What the task requires:
Go through the data below and copy it exactly, skipping every picture.

BEGIN Source material

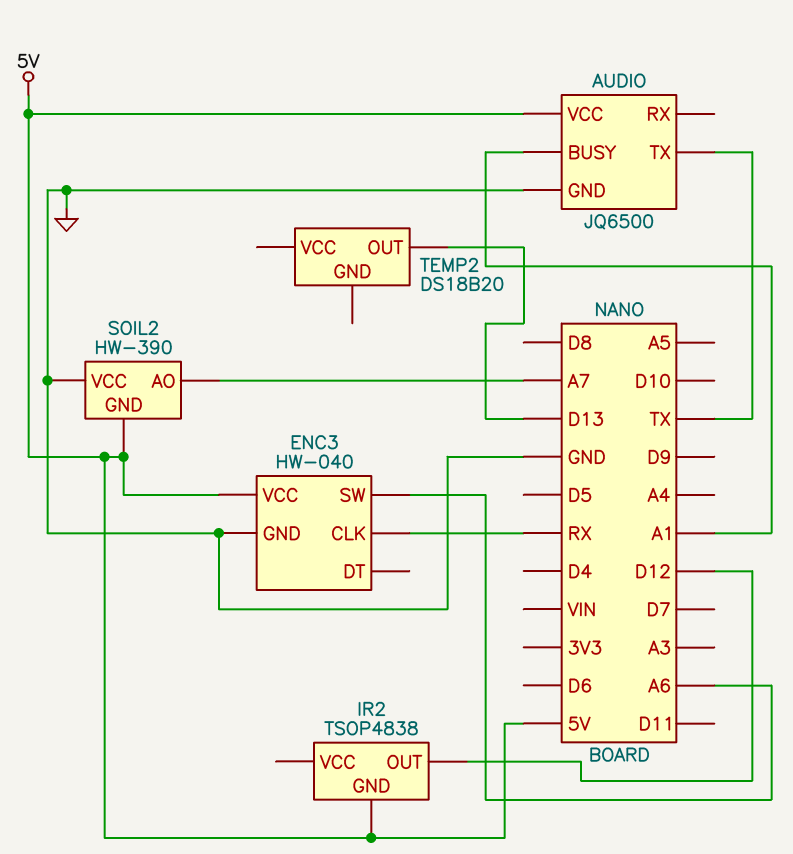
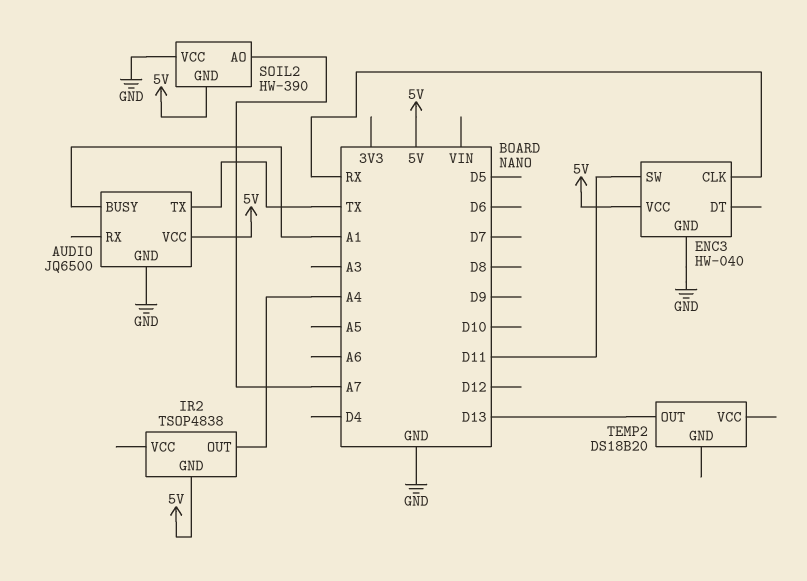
ENC3 pin SW: A6 -> D11
IR2 pin OUT: D12 -> A4

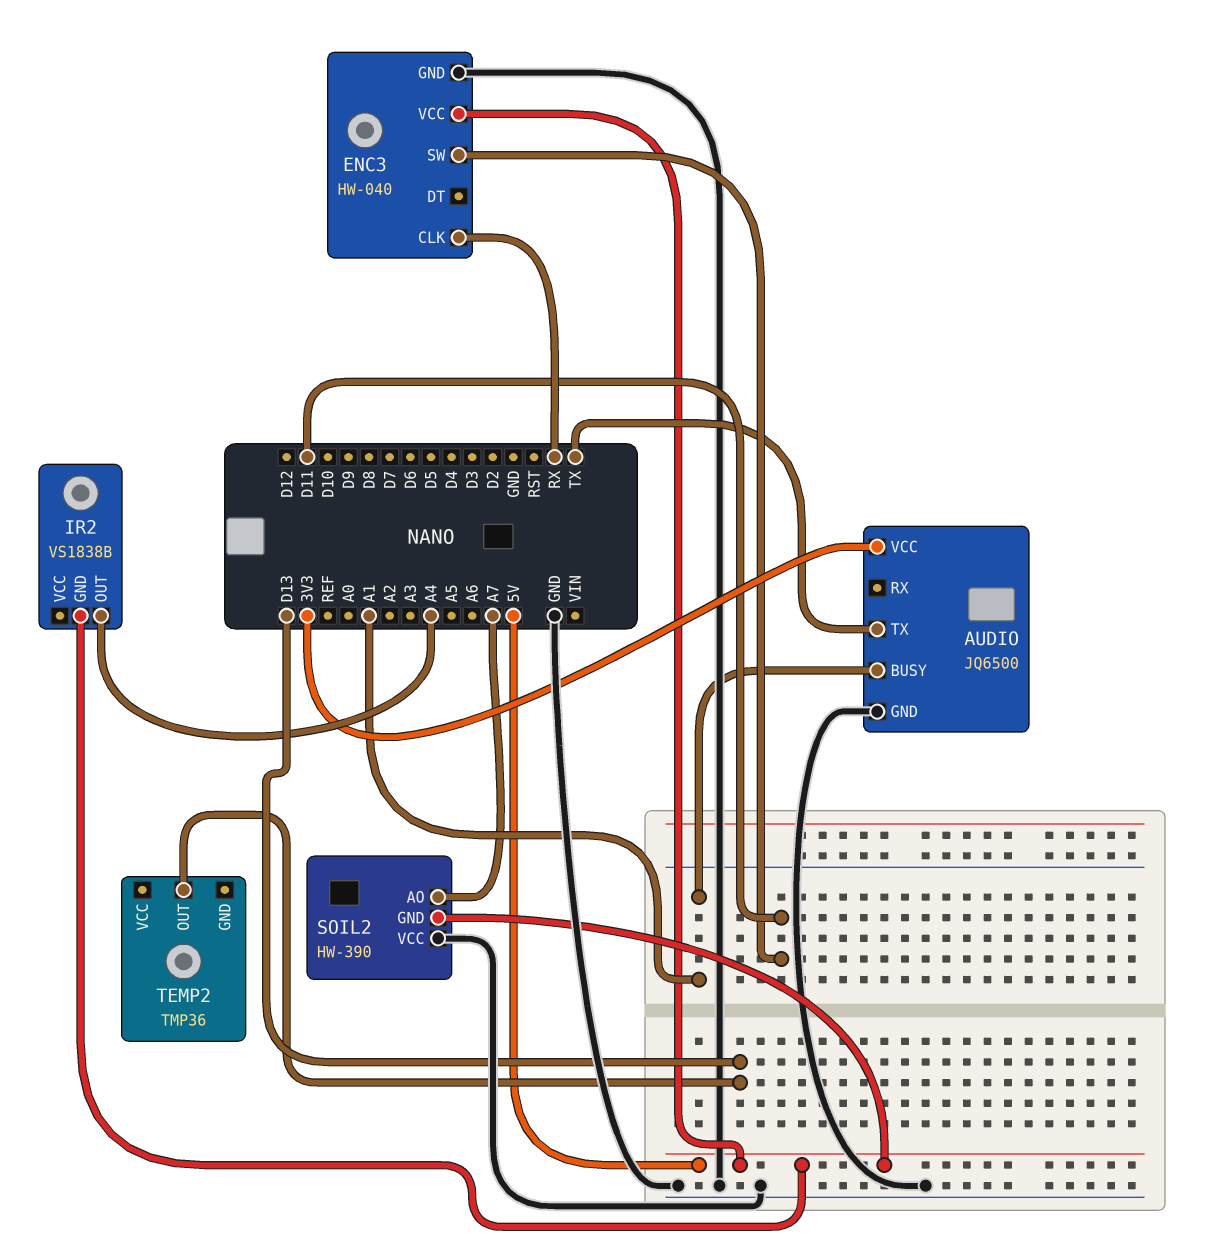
AUDIO pin VCC: 5V -> 3V3
IR2: TSOP4838 -> VS1838B
TEMP2: DS18B20 -> TMP36

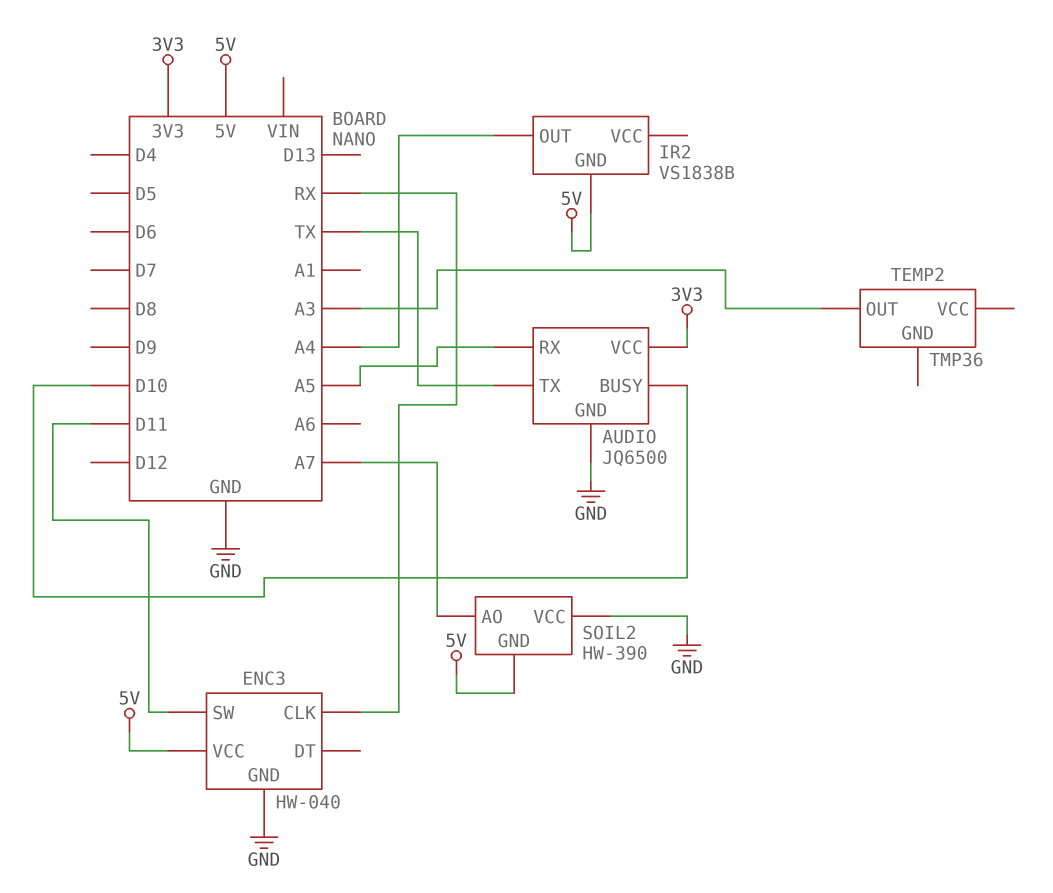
AUDIO pin BUSY: A1 -> D10
AUDIO pin RX: none -> A5
TEMP2 pin OUT: D13 -> A3

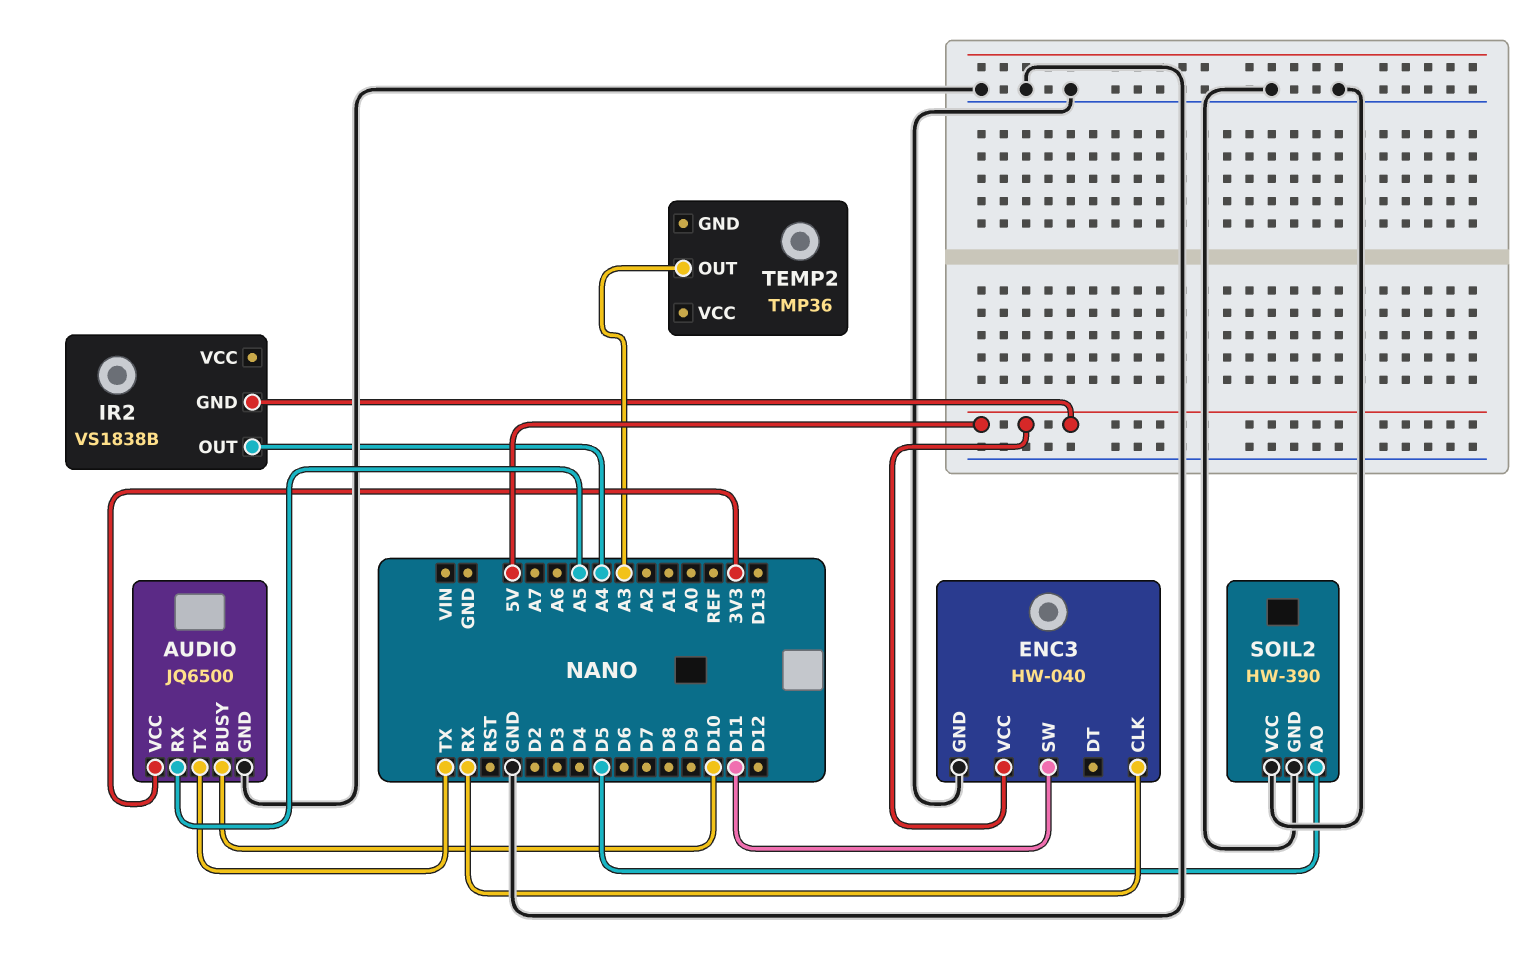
SOIL2 pin AO: A7 -> D5
SOIL2 pin GND: 5V -> GND

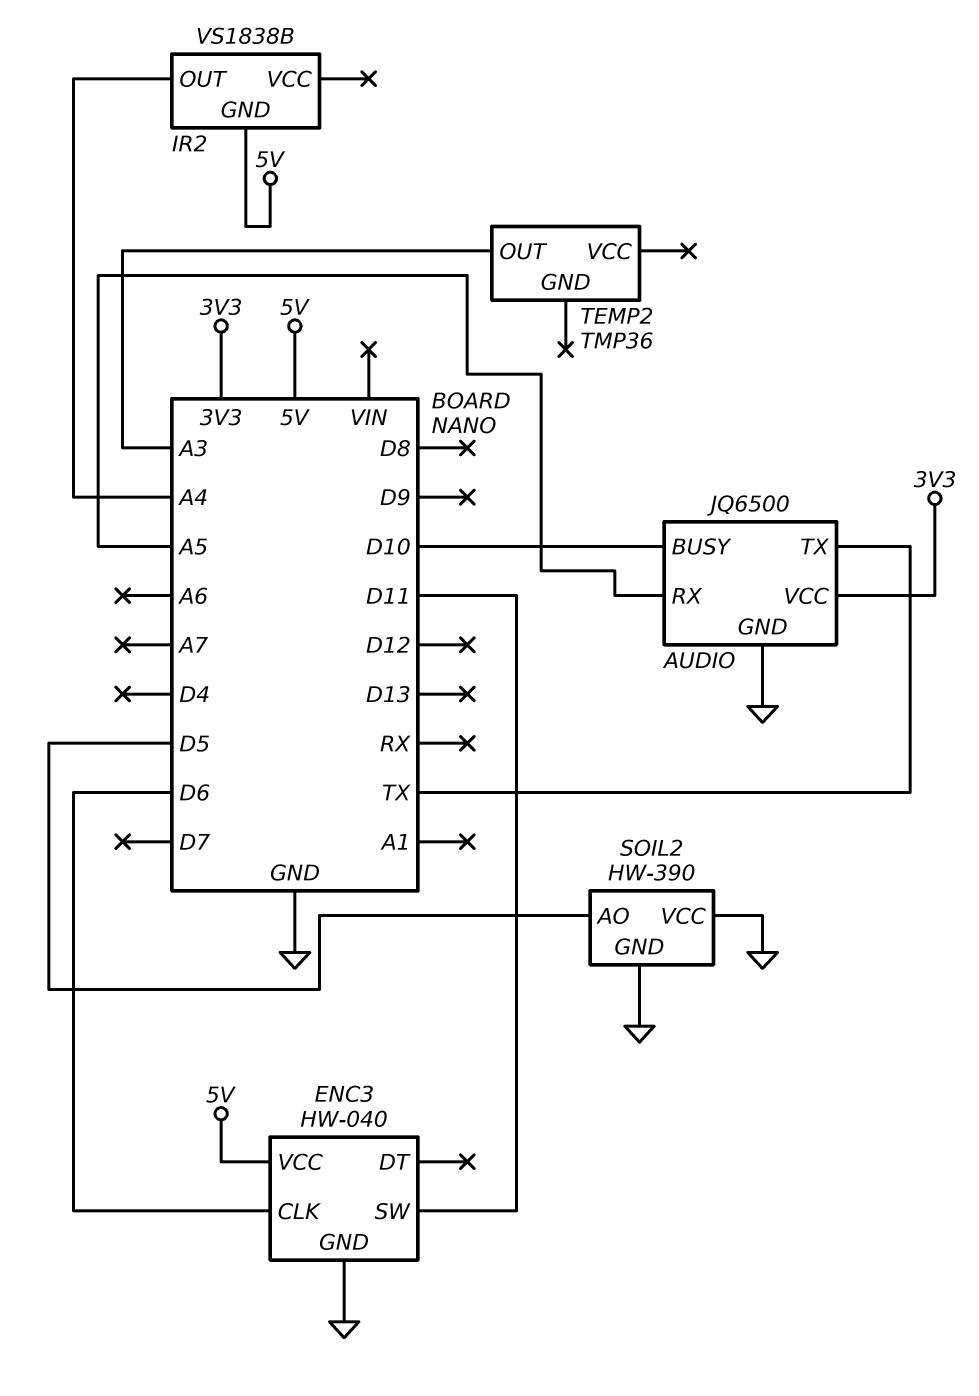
ENC3 pin CLK: RX -> D6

END Source material

Task output:
ENC3 pin SW: A6 -> D11
IR2 pin OUT: D12 -> A4

AUDIO pin VCC: 5V -> 3V3
IR2: TSOP4838 -> VS1838B
TEMP2: DS18B20 -> TMP36

AUDIO pin BUSY: A1 -> D10
AUDIO pin RX: none -> A5
TEMP2 pin OUT: D13 -> A3

SOIL2 pin AO: A7 -> D5
SOIL2 pin GND: 5V -> GND

ENC3 pin CLK: RX -> D6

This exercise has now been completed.